--- start ---
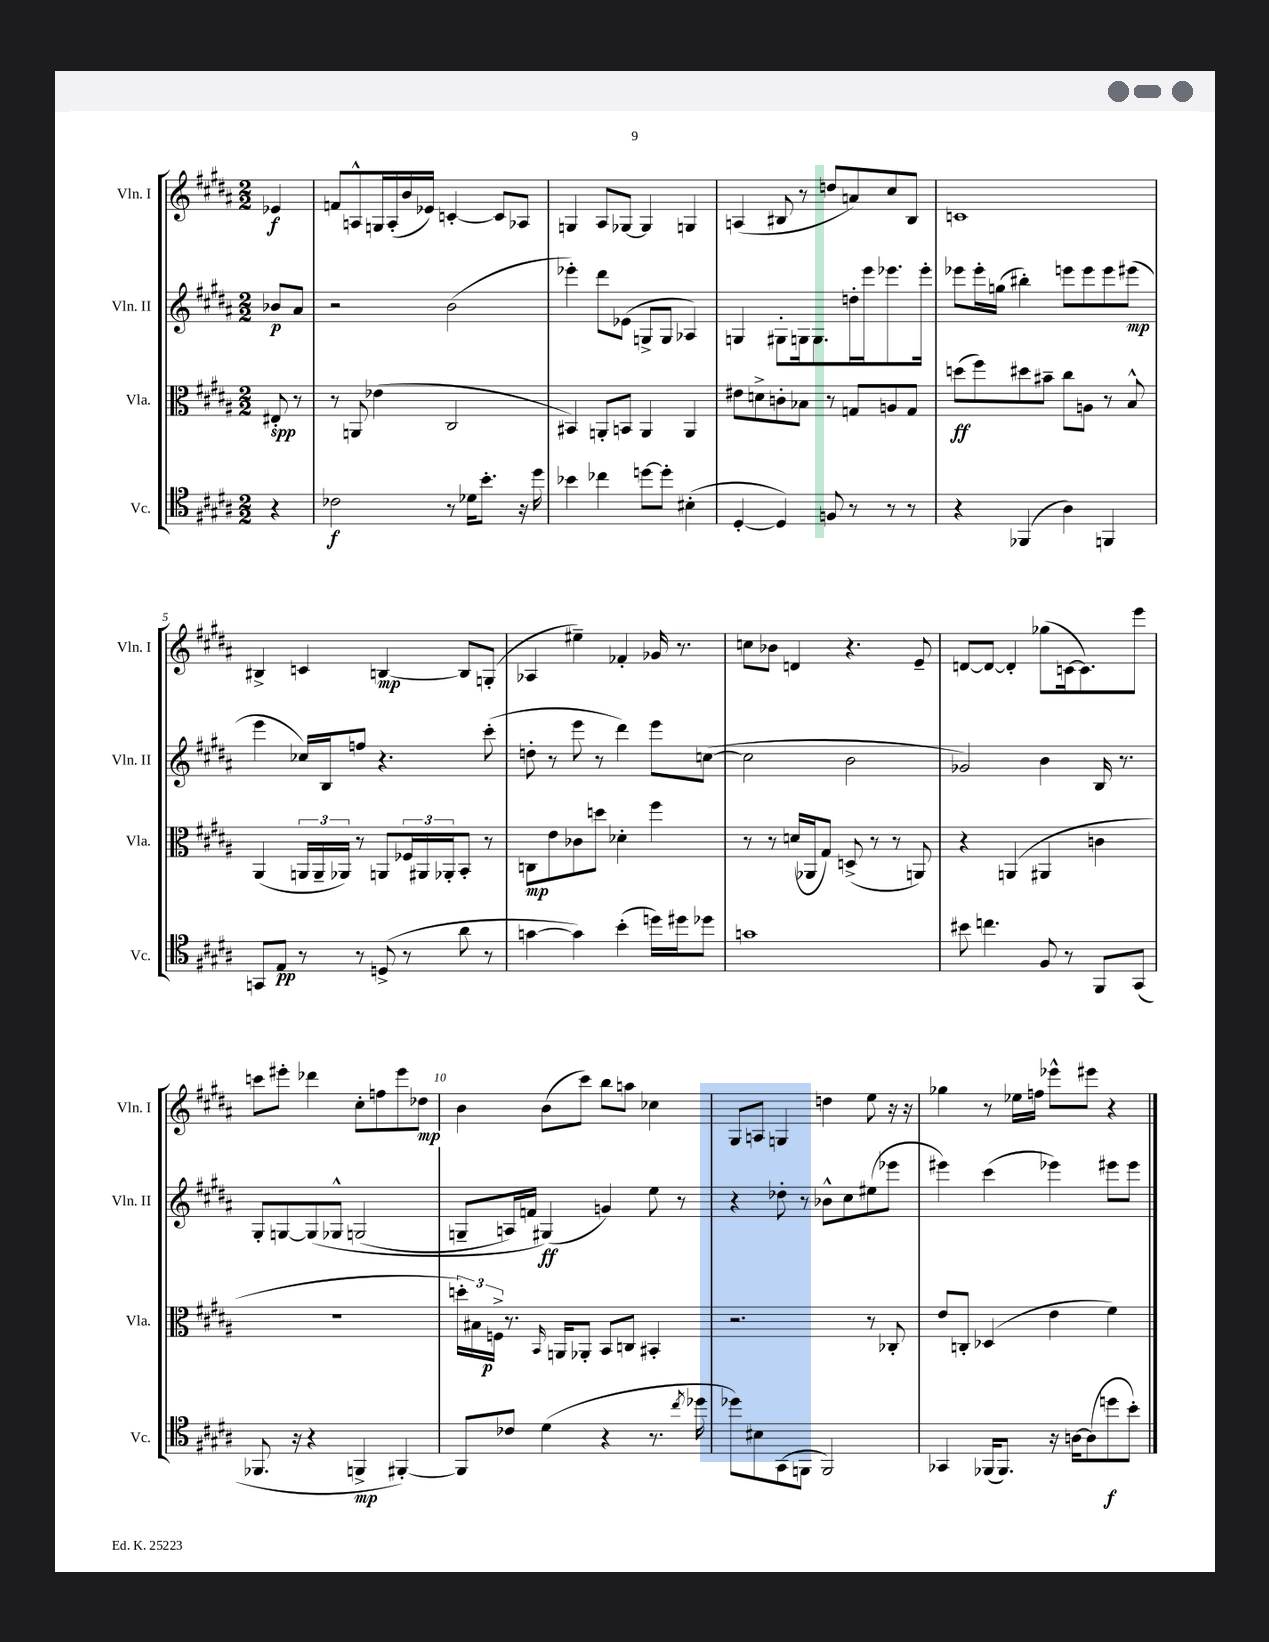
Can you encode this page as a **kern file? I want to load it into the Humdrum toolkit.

**kern	**dynam	**kern	**dynam	**kern	**dynam	**kern	**dynam
*part4	*part4	*part3	*part3	*part2	*part2	*part1	*part1
*staff4	*staff4	*staff3	*staff3	*staff2	*staff2	*staff1	*staff1
*I"Vc.	*	*I"Vla.	*	*I"Vln. II	*	*I"Vln. I	*
*I'Vc.	*	*I'Vla.	*	*I'Vln. II	*	*I'Vln. I	*
*clefC4	*	*clefC3	*	*clefG2	*	*clefG2	*
*k[f#c#g#d#a#]	*	*k[f#c#g#d#a#]	*	*k[f#c#g#d#a#]	*	*k[f#c#g#d#a#]	*
*M2/2	*	*M2/2	*	*M2/2	*	*M2/2	*
=	=	=	=	=	=	=	=
4r	.	8E#X'/	spp	8b-X/L	p	4e-X/	f
.	.	8r	.	8a#/J	.	.	.
=1	=1	=1	=1	=1	=1	=1	=1
2c-X\	f	8r	.	2r	.	8fn/L	.
.	.	8AAn/	.	.	.	8An^^/	.
.	.	(4e-X\	.	.	.	16Gn/L	.
.	.	.	.	.	.	(16A'/	.
.	.	.	.	.	.	16b/	.
.	.	.	.	.	.	16e-X/JJ)	.
8r	.	2C#/	.	(2b\	.	[4cn'/	.
16d-X\KL	.	.	.	.	.	.	.
8.b'\J	.	.	.	.	.	.	.
.	.	.	.	.	.	8c/L]	.
16r	.	.	.	.	.	8A-X/J	.
16dd#\	.	.	.	.	.	.	.
=2	=2	=2	=2	=2	=2	=2	=2
4b-X\	.	4BB#X/)	.	4eee-X'\)	.	4Gn/	.
4cc-X\	.	8AAn'/L	.	8ddd#\L	.	8A#/L	.
.	.	8BBn/J	.	(8e-X\J	.	[8G-X/J	.
[8ddn\L	.	4AA/	.	8Gn^/L	.	4G-/]	.
8dd'\J]	.	.	.	8G/J	.	.	.
(4B#X'\	.	4AA/	.	4A-X/)	.	4Gn/	.
=3	=3	=3	=3	=3	=3	=3	=3
[4D#'/	.	8e#X\L	.	4Gn/	.	(4An/	.
.	.	8dn^\	.	.	.	.	.
4D#/])	.	8cn'\	.	8G#X'\L	.	8B#X/	.
.	.	8B-X\J	.	16Gn\k	.	8r	.
.	.	.	.	8.G\	.	.	.
8Fn/	.	8r	.	.	.	8ddn/L	.
8r	.	8Gn/L	.	16ddn'\L	.	8an/)	.
.	.	.	.	16eee\J	.	.	.
8r	.	8An/	.	8.eee-X\	.	8cc#/	.
8r	.	8G/J	.	.	.	8B#/J	.
.	.	.	.	16eee-'\Jk	.	.	.
=4	=4	=4	=4	=4	=4	=4	=4
4r	.	(8ddn\L	ff	8eee-X\L	.	1cn	.
.	.	8ff#\)	.	16eee-'\L	.	.	.
.	.	.	.	(16ggn\JJ	.	.	.
(4FF-X/	.	8dd#X\	.	4bb#X'\)	.	.	.
.	.	8b#X~\J	.	.	.	.	.
4A#\)	.	8cc#\L	.	8eeen\L	.	.	.
.	.	8An\J	.	8eee\	.	.	.
4FFn/	.	8r	.	8eee\	.	.	.
.	.	8B^^/	.	(8eee#X\J	mp	.	.
!!LO:LB:g=z
=5	=5	=5	=5	=5	=5	=5	=5
8GGn/L	.	(4AA#/	.	4eee\	.	4B#X^/	.
8E/J	pp	.	.	.	.	.	.
8r	.	24AAn/LL	.	16cc-X/LL)	.	4cn/	.
.	.	24AA~/	.	.	.	.	.
.	.	.	.	16B/J	.	.	.
.	.	24AA-X/JJ)	.	.	.	.	.
8r	.	8r	.	8ffn/J	.	.	.
(8Dn^/	.	8AAn/L	.	4.r	.	[4Bn/	mp
8r	.	24F-X/L	.	.	.	.	.
.	.	24AA#X/	.	.	.	.	.
.	.	24AA-X'/J	.	.	.	.	.
8a#\	.	8BB'/J	.	.	.	8B/L]	.
8r	.	8r	.	(8ccc#'\	.	(8Gn'/J	.
=6	=6	=6	=6	=6	=6	=6	=6
[4gn\	.	8Cn\L	mp	8ddn'\	.	4A-X/	.
.	.	8e\	.	8r	.	.	.
4g\])	.	8c-X\	.	8eee\	.	4ee#X~\)	.
.	.	8ddn\J	.	8r	.	.	.
(4b'\	.	4d-X'\	.	4ddd#\)	.	4f-X'/	.
16ddn\LL)	.	4ff#\	.	8eee\L	.	16g-X/	.
16dd#X\J	.	.	.	.	.	8.r	.
8dd-X\J	.	.	.	([8ccn\J	.	.	.
=7	=7	=7	=7	=7	=7	=7	=7
1gn	.	8r	.	2cc\]	.	8ccn\L	.
.	.	8r	.	.	.	8b-X\J	.
.	.	(16dn/LL	.	.	.	4dn/	.
.	.	16AA-X/J	.	.	.	.	.
.	.	8G#/J)	.	.	.	.	.
.	.	(8Dn^/	.	2b\	.	4.r	.
.	.	8r	.	.	.	.	.
.	.	8r	.	.	.	.	.
.	.	8AAn/)	.	.	.	8e~/	.
=8	=8	=8	=8	=8	=8	=8	=8
8b#X\	.	4r	.	2g-X/)	.	[8dn/L	.
4.ccn\	.	.	.	.	.	8d/J_	.
.	.	(4AAn/	.	.	.	4d'/]	.
8F#/	.	4AA#X/	.	4b\	.	(8gg-X\L	.
8r	.	.	.	.	.	[16cn\k	.
.	.	.	.	.	.	8.c\])	.
8FF#/L	.	4cn\	.	16B/	.	.	.
.	.	.	.	8.r	.	.	.
(8GG#/J	.	.	.	.	.	8eee\J	.
!!LO:LB:g=z
=9	=9	=9	=9	=9	=9	=9	=9
8.FF-X/	.	1r	.	8G#'/L	.	8cccn\L	.
.	.	.	.	[8Gn/	.	8eee#X'\J	.
16r	.	.	.	.	.	.	.
4r	.	.	.	(8G/]	.	4ddd-X\	.
.	.	.	.	8G-X^^/J	.	.	.
4FFn^/	mp	.	.	(2Gn/	.	8cc#'\L	.
.	.	.	.	.	.	8ffn\	.
[4FF#X'/)	.	.	.	.	.	8eee#\	.
.	.	.	.	.	.	8dd-X\J	mp
=10	=10	=10	=10	=10	=10	=10	=10
8FF#/L]	.	24ddn'\LL)	.	8Gn~/L	.	4b\	.
.	.	24B#X\	.	.	.	.	.
.	.	24Fn^\JJ	p	.	.	.	.
8c-X/J	.	8.r	.	16An/L)	.	.	.
.	.	.	.	16fn/JJ	.	.	.
(4d#\	.	.	.	(4G#X/)	ff	(8b\L	.
.	.	16qqBB/	.	.	.	.	.
.	.	16AAn/KL	.	.	.	.	.
.	.	8AA-X'/J	.	.	.	8ccc#\J)	.
4r	.	8BB/L	.	4gn/)	.	8bb\L	.
.	.	8Cn/J	.	.	.	8aan\J	.
8.r	.	4BB#X'/	.	8ee\	.	4cc-X\	.
.	.	.	.	8r	.	.	.
8qcc#/	.	.	.	.	.	.	.
16dd-X\	.	.	.	.	.	.	.
=11	=11	=11	=11	=11	=11	=11	=11
8dd-X\L)	.	2.r	.	4r	.	8G#/L	.
8B#X\	.	.	.	.	.	8An/J	.
(8GG#\	.	.	.	8dd-X'\	.	4Gn/	.
8FFn\J	.	.	.	8r	.	.	.
2FF/)	.	.	.	8b-X^^\L	.	4ddn\	.
.	.	.	.	8cc#\	.	.	.
.	.	8r	.	(8ee#X\	.	8ee\	.
.	.	8C-X'/	.	8eee-X\J	.	16r	.
.	.	.	.	.	.	16r	.
=12	=12	=12	=12	=12	=12	=12	=12
4GG-X/	.	8e/L	.	4eee#X\)	.	4gg-X\	.
.	.	8Cn'/J	.	.	.	.	.
(16FF-X/KL	.	(4D-X/	.	(4ccc#\	.	8r	.
8.FF-/J)	.	.	.	.	.	.	.
.	.	.	.	.	.	16ee-X\LL	.
.	.	.	.	.	.	16ffn\JJ	.
16r	.	4e\	.	4eee-X\)	.	8eee-X^^\L	.
[16An\KL	.	.	.	.	.	.	.
(8A\]	.	.	.	.	.	8eee#X\J	.
8ddn\	f	4f#\)	.	8eee#X\L	.	4r	.
8b'\J)	.	.	.	8eee#\J	.	.	.
==	==	==	==	==	==	==	==
*-	*-	*-	*-	*-	*-	*-	*-
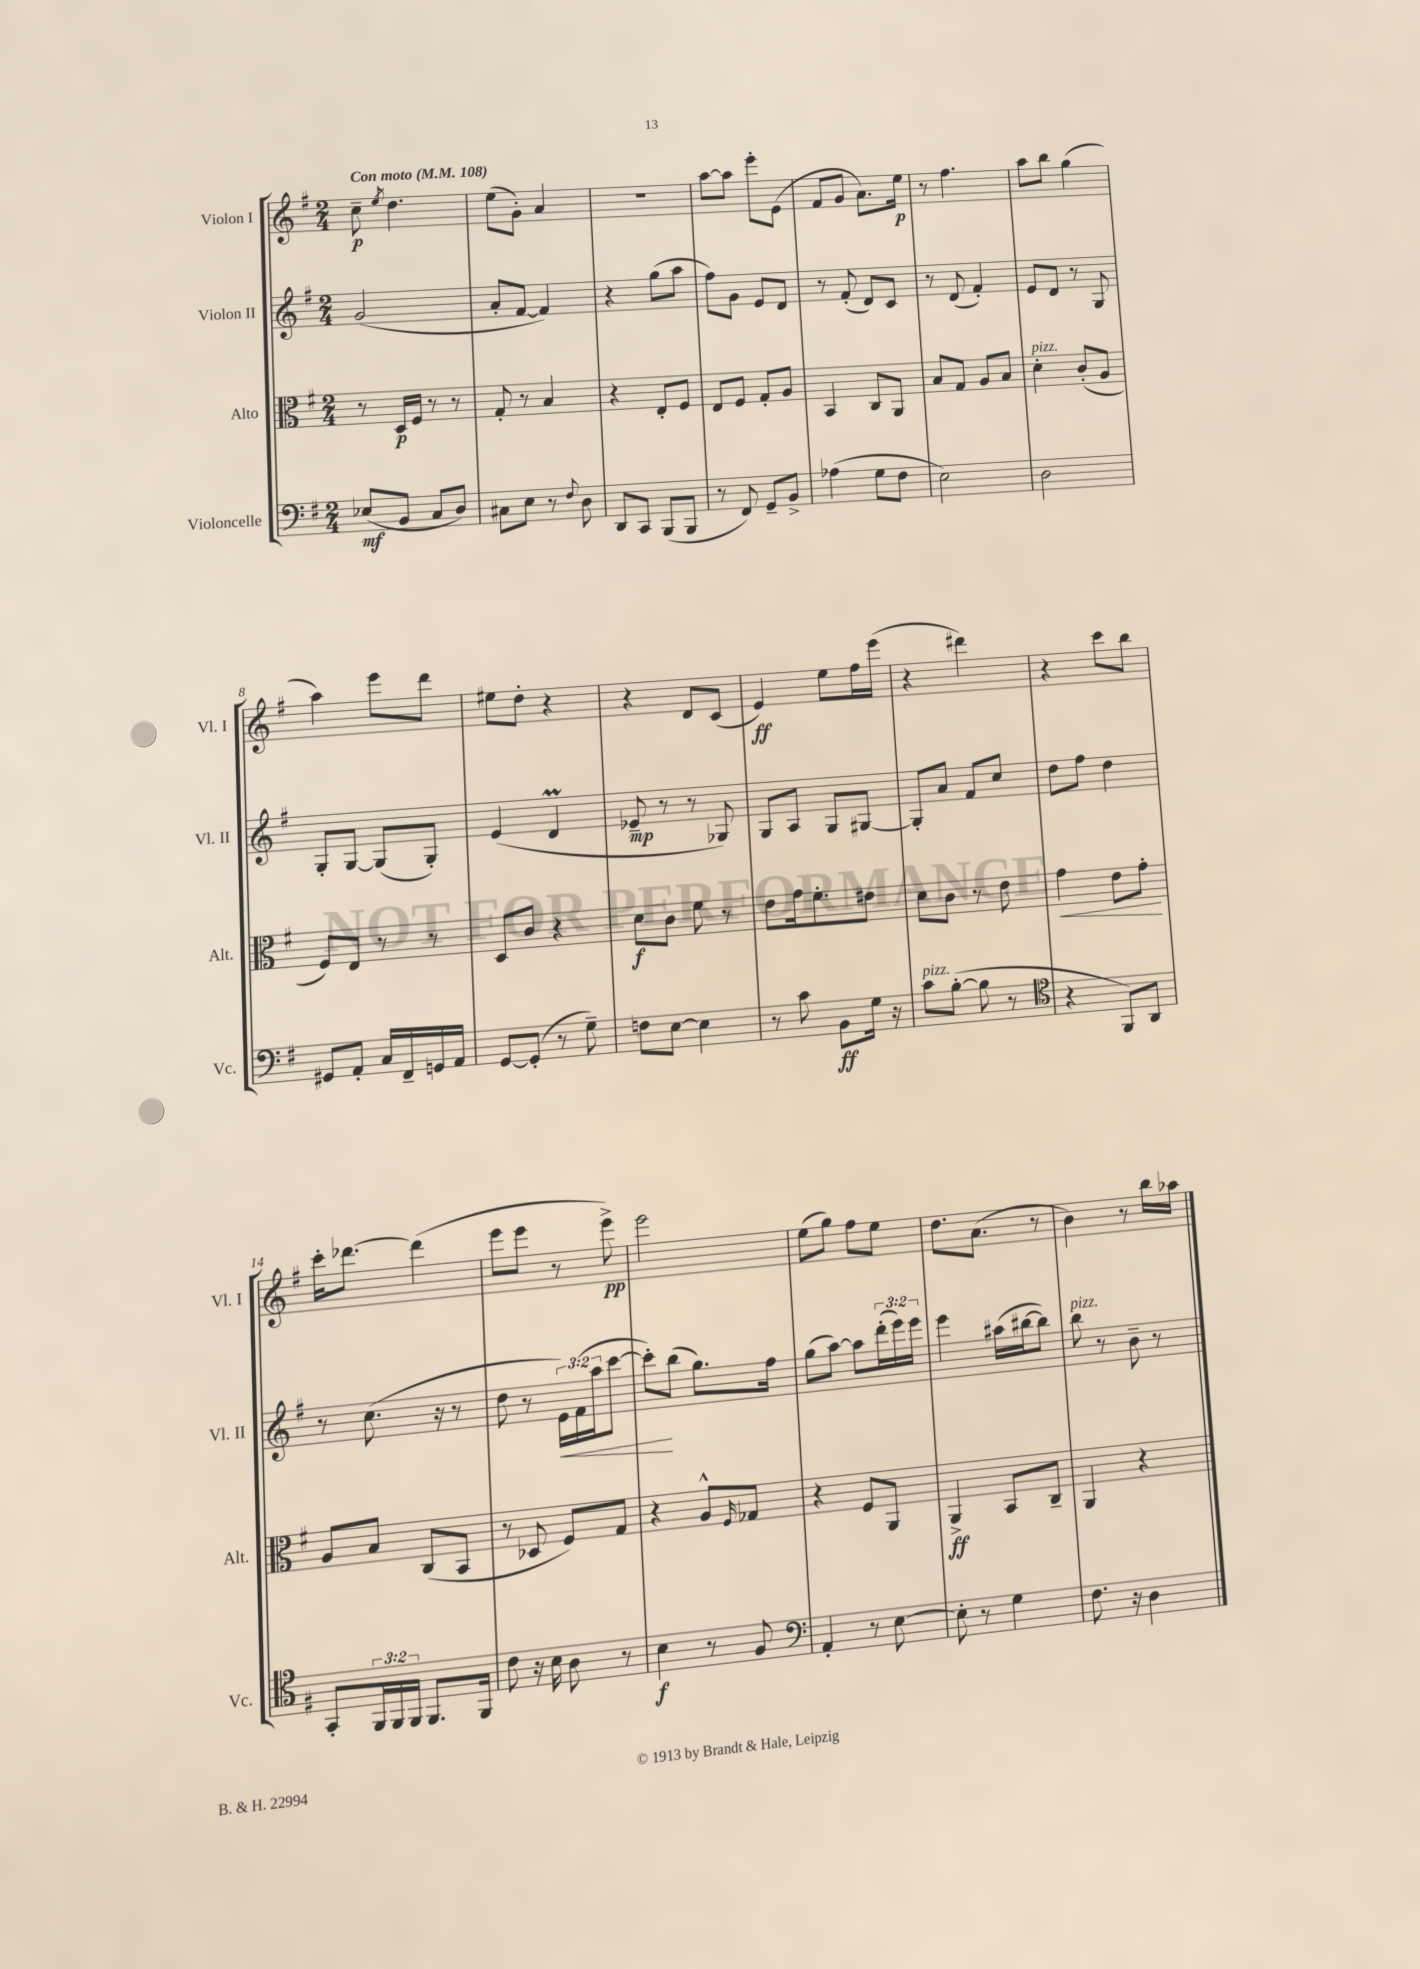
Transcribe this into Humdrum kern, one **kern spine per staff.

**kern	**kern	**kern	**kern
*staff4	*staff3	*staff2	*staff1
*clefF4	*clefC3	*clefG2	*clefG2
*k[f#]	*k[f#]	*k[f#]	*k[f#]
*M2/4	*M2/4	*M2/4	*M2/4
*MM108	*MM108	*MM108	*MM108
(8E-	8r	(2g	8cc~
.	.	.	8qee
8BB	16D	.	4.dd
.	16F#	.	.
8C	8r	.	.
8D)	8r	.	.
=	=	=	=
8C#	8G'	8a'	(8ee
8E	8r	[8f#	8g')
8r	4B	4f#])	4a
8qqF#	.	.	.
8D	.	.	.
=	=	=	=
8DD	4r	4r	2r
8CC	.	.	.
(8BBB	8E'	(8gg	.
8BBB	8F#	8aa	.
=	=	=	=
8r	8E	8ff#)	[8aa
8FF#)	8F#	8g	8aa]
8GG~	8G'	8e	8eee'
8BB^	8A	8d	(8e
=	=	=	=
(4A-	4BB	8r	8f#
.	.	(8f#'	8g
8G	8C	8d)	8.a)
8F#	8AA	8c	.
.	.	.	16ee
=	=	=	=
2E)	8B	8r	8r
.	8G	(8d	4.ff#
.	8A	4f#')	.
.	8B	.	.
=	=	=	=
2D	4d'	8e	8aa
.	.	8d	8bb
.	(8c'	8r	(4gg
.	8A	8G	.
=	=	=	=
8GG#	8F#)	8G'	4aa)
8AA'	8E	[8G	.
16C	8r	(8G]	8eee
16FF#~	.	.	.
16GG	8r	8G')	8ddd
16AA	.	.	.
=	=	=	=
[8GG	8D	(4e	8ee#
(8GG']	8c	.	8dd'
8r	4r	4d	4r
8G~)	.	.	.
=	=	=	=
8F	8d	8e-~	4r
[8E	8c	8r	.
4E]	8f#	8r	8d
.	8r	8G-)	(8c
=	=	=	=
8r	8e	8G	4e)
8c	16g	8A	.
.	8.f#'	.	.
8BB	.	8G	8ee
16G	8e#	[8G#	16ff#
16r	.	.	(16eee
=	=	=	=
8c	8d	8G#']	4r
([8B'	8c	8a	.
8B]	8r	8f#	4ddd#)
8r	8e	8cc	.
=	=	=	=
*clefC4	*	*	*
4r	4g	8dd	4r
.	.	8ff#	.
8FF#)	8e	4dd	8ccc
8AA	8g'	.	8bb
=	=	=	=
8GG'	8A	8r	16ccc'
.	.	.	[8.ddd-
24FF#	8B	(8.cc	.
24FF#	.	.	.
24FF#	.	.	.
8.FF#	(8C	.	(4ddd-]
.	.	16r	.
.	8BB	8r	.
16FF#	.	.	.
=	=	=	=
8c	8r	8dd	8eee
16r	8D-	8r	8eee
16B	.	.	.
8A	8F#)	24e)	8r
.	.	(24f#	.
.	.	24aa	.
8r	8G	[8ccc	8eee^)
=	=	=	=
4B	4r	8ccc'])	2eee
.	.	(8bb	.
8r	8A^^	8.gg)	.
.	16qqF#	.	.
8F#	8G-	.	.
.	.	16ff#	.
=	=	=	=
*clefF4	*	*	*
4AA'	4r	(8gg	(8ee
.	.	[8aa)	8gg)
8r	8F#	8aa]	8ff#
[8E	8AA	(24ddd'	8ee
.	.	24eee)	.
.	.	24eee	.
=	=	=	=
8E']	4AA^	4eee	8.dd
8r	.	.	.
.	.	.	(8.a
4G	8BB	(16aa#	.
.	.	[16bb#	.
.	8C~	8bb#])	8r
=	=	=	=
8.F#	4AA	8bb	4b)
.	.	8r	.
16r	.	.	.
4D	4r	8b~	8r
.	.	8r	16bb
.	.	.	16aa-
==	==	==	==
*-	*-	*-	*-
--- end ---
State how many lines in the data above contain the string "kern", where case counts. Give only the number.

4